WORK REQUIRED -
Looking at the data below, state how many lines contain "features". No other words are wanted.

===== WORKING DATA

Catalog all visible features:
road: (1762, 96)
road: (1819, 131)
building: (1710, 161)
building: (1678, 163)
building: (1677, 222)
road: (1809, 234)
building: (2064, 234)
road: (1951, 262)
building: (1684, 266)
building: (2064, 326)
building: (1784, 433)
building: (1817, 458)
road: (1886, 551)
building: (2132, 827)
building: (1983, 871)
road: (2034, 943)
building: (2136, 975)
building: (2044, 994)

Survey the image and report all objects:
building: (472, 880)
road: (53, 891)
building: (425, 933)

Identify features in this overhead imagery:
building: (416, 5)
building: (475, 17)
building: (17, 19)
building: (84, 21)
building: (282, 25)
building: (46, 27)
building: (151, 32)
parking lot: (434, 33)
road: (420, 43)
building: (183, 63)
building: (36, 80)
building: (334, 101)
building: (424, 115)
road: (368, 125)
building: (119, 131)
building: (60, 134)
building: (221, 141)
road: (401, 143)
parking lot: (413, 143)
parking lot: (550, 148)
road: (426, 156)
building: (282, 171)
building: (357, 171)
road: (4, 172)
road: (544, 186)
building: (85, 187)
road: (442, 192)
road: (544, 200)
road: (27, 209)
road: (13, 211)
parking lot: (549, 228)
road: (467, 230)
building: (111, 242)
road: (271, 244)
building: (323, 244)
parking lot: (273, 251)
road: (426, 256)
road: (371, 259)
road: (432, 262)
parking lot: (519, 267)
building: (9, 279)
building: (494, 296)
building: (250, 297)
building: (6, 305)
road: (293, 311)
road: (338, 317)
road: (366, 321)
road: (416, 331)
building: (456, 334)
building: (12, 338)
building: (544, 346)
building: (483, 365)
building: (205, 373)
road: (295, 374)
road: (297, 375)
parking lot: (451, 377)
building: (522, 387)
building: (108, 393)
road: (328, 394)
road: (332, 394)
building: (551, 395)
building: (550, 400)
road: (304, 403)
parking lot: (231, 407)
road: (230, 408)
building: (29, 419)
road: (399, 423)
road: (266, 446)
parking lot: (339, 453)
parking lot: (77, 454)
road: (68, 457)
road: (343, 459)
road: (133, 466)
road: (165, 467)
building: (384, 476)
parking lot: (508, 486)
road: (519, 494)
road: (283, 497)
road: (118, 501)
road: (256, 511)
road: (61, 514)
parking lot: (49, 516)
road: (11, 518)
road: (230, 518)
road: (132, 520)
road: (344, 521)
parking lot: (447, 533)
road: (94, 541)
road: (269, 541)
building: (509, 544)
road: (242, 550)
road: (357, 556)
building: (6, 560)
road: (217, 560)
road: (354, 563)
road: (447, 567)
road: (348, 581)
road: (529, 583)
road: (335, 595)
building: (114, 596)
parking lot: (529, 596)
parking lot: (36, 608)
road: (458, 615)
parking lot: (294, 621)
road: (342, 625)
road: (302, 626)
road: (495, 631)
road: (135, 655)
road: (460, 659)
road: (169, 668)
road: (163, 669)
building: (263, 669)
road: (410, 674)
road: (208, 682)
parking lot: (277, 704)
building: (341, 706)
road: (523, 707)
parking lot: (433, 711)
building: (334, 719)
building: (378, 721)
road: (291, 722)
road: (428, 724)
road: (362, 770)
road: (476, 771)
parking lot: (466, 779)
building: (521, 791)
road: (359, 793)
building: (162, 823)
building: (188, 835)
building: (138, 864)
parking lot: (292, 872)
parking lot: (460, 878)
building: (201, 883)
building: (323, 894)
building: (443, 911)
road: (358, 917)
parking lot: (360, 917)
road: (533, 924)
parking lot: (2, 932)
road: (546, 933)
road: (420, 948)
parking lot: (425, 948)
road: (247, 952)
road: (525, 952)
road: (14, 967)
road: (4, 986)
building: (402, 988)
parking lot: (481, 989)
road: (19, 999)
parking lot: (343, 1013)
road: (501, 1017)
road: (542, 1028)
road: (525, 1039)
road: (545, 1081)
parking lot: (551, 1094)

==========

EXERCISE RESULT -
2